**INSTRUCTIONS FOR THE TASK:**
Quote all lines below exactly. Images stay out.

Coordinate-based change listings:
+===+

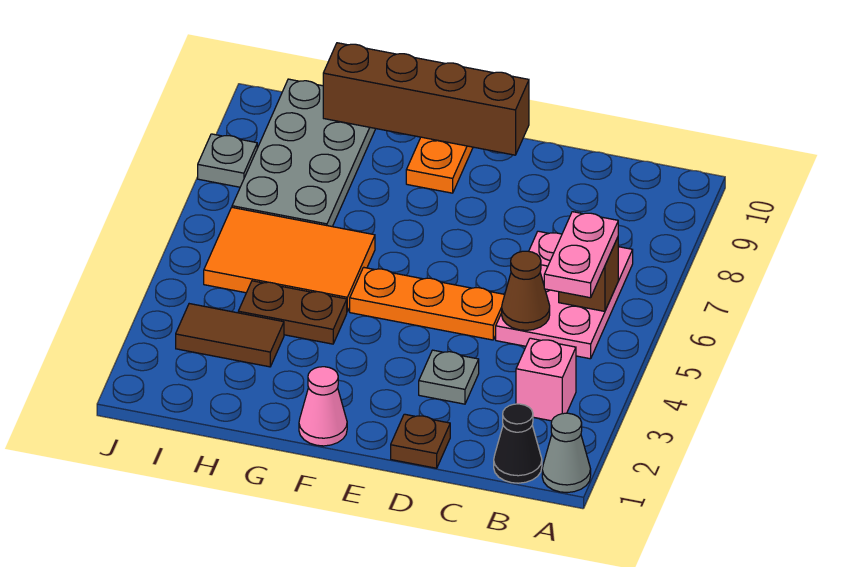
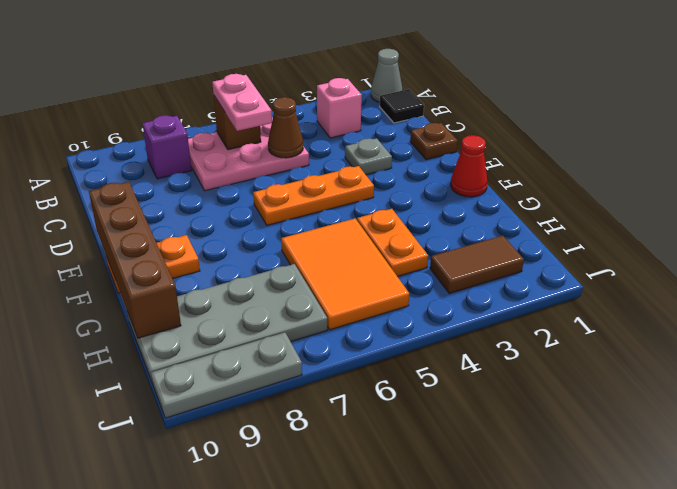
black cone B1 level 1 -> black tile B1 level 1
pink plate B5:B6 level 3 -> pink plate B6:C6 level 3
none -> purple brick B8 level 1
orange plate D5:F5 level 1 -> orange plate E4:E6 level 1
pink cone F1 level 1 -> red cone F1 level 1
brown plate G4:H4 level 1 -> orange plate G4:H4 level 1
brown tile H3:I3 level 1 -> brown tile I2:I3 level 1
grey plate J8 level 1 -> grey plate J8:J10 level 1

+===+

**RESPONSE TO THIS TASK:**
black cone B1 level 1 -> black tile B1 level 1
pink plate B5:B6 level 3 -> pink plate B6:C6 level 3
none -> purple brick B8 level 1
orange plate D5:F5 level 1 -> orange plate E4:E6 level 1
pink cone F1 level 1 -> red cone F1 level 1
brown plate G4:H4 level 1 -> orange plate G4:H4 level 1
brown tile H3:I3 level 1 -> brown tile I2:I3 level 1
grey plate J8 level 1 -> grey plate J8:J10 level 1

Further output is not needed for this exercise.